Spatial object tracking data
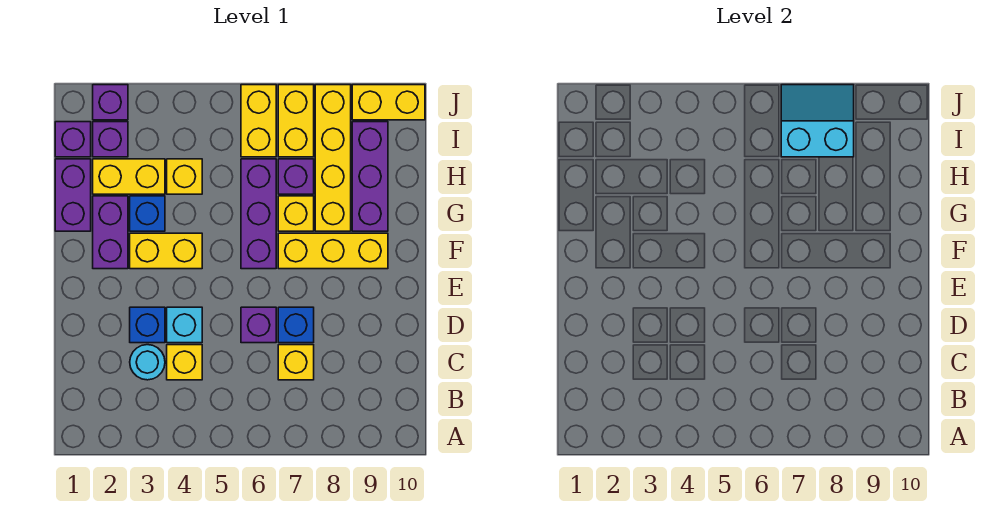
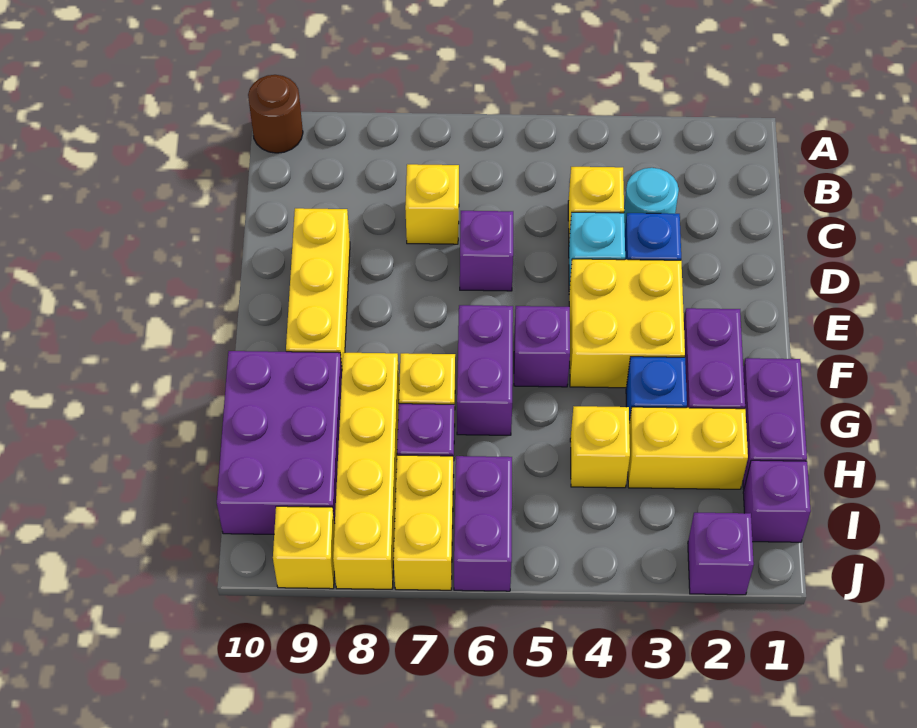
none -> brown round brick A10 level 1
blue brick D7 level 1 -> none
yellow brick F3:F4 level 1 -> yellow brick E3:F4 level 1
purple brick F6:H6 level 1 -> purple brick F6:G6 level 1
yellow brick F7:F9 level 1 -> yellow brick D9:F9 level 1
purple brick G9:I9 level 1 -> purple brick G9:I10 level 1
purple brick I2 level 1 -> purple brick F5 level 1
yellow brick I6:J6 level 1 -> purple brick I6:J6 level 1
cyan slope I7:J8 level 2 top I -> none
yellow brick J9:J10 level 1 -> yellow brick J9 level 1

→ **Activity**: Give every record again without changing a word. Exclude the pictures.

→ **Answer for this exercise**:
none -> brown round brick A10 level 1
blue brick D7 level 1 -> none
yellow brick F3:F4 level 1 -> yellow brick E3:F4 level 1
purple brick F6:H6 level 1 -> purple brick F6:G6 level 1
yellow brick F7:F9 level 1 -> yellow brick D9:F9 level 1
purple brick G9:I9 level 1 -> purple brick G9:I10 level 1
purple brick I2 level 1 -> purple brick F5 level 1
yellow brick I6:J6 level 1 -> purple brick I6:J6 level 1
cyan slope I7:J8 level 2 top I -> none
yellow brick J9:J10 level 1 -> yellow brick J9 level 1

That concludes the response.